## Exercise directions
Could you repeat every line below exactly, skipping the images?

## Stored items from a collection
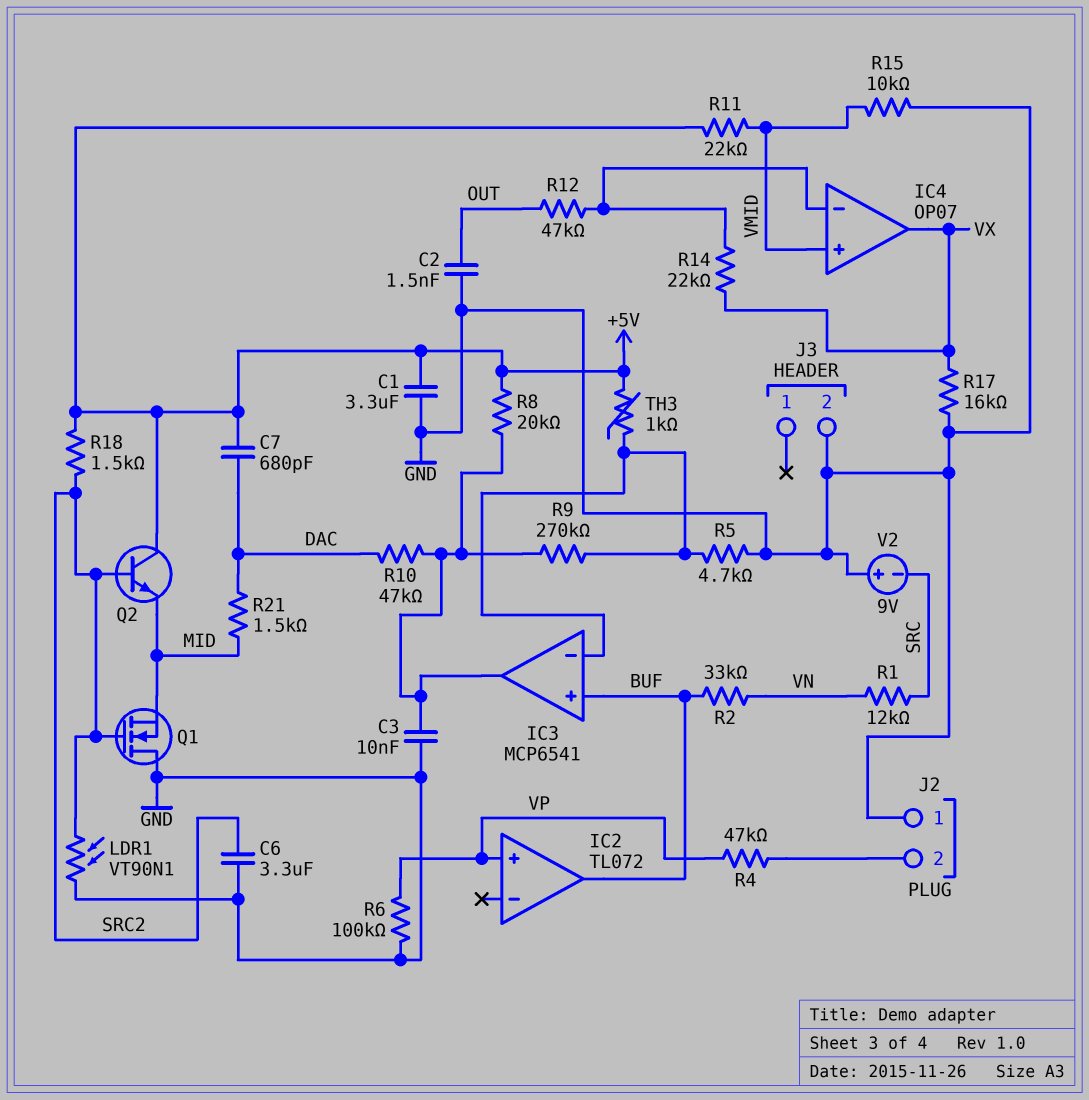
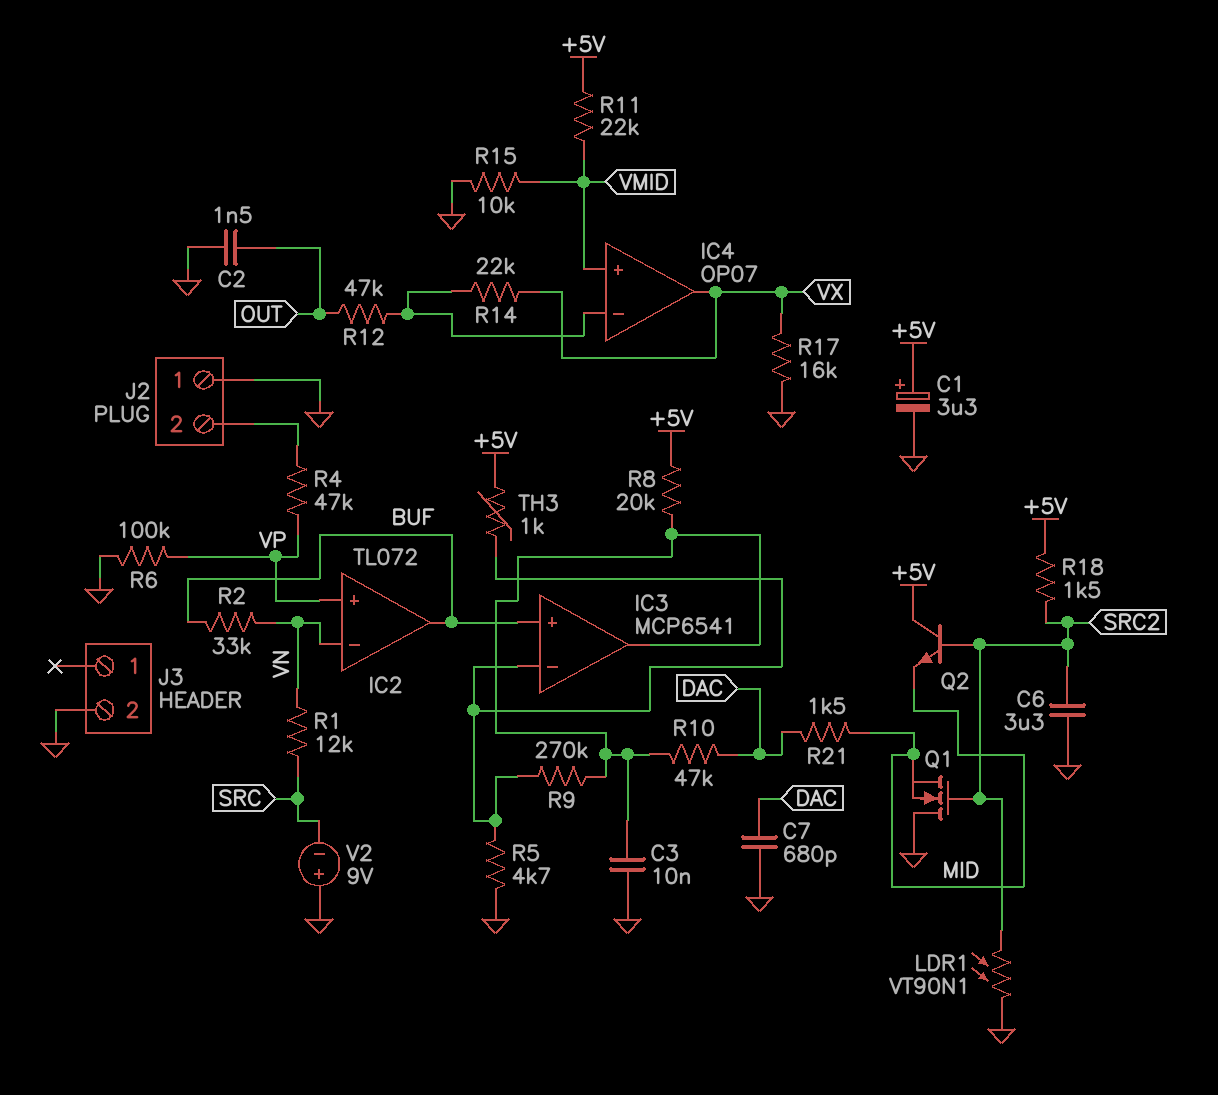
C1: 3.3uF (+5V, GND) -> 3.3uF (plus +5V, minus GND)
C7: 680pF (+5V, DAC) -> 680pF (DAC, GND)
IC2 pin in-: none -> VN

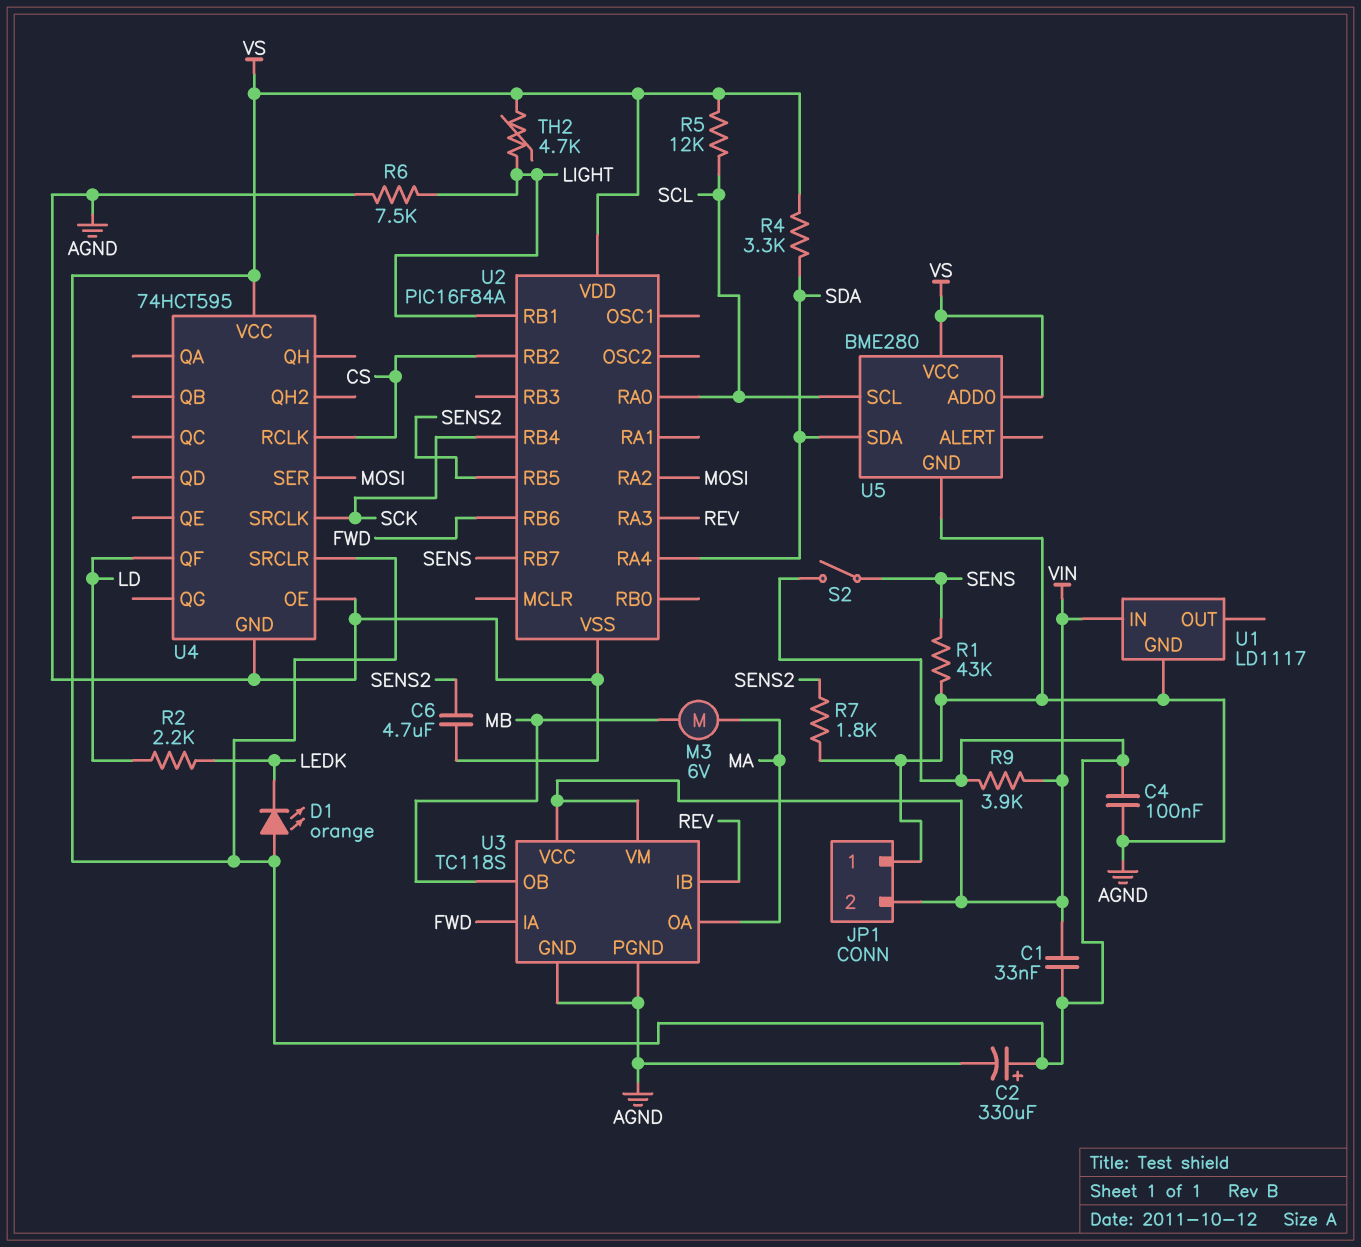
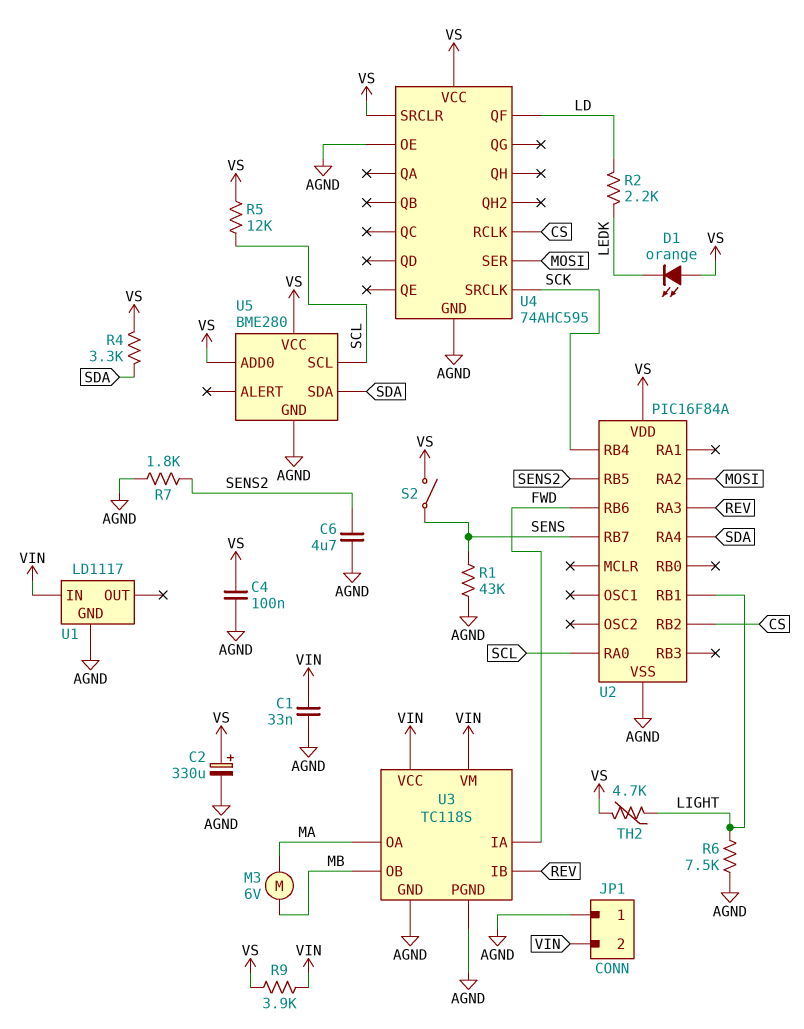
C1: 33nF (VIN, VS) -> 33nF (AGND, VIN)
U4: 74HCT595 -> 74AHC595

## Exercise answer
C1: 3.3uF (+5V, GND) -> 3.3uF (plus +5V, minus GND)
C7: 680pF (+5V, DAC) -> 680pF (DAC, GND)
IC2 pin in-: none -> VN

C1: 33nF (VIN, VS) -> 33nF (AGND, VIN)
U4: 74HCT595 -> 74AHC595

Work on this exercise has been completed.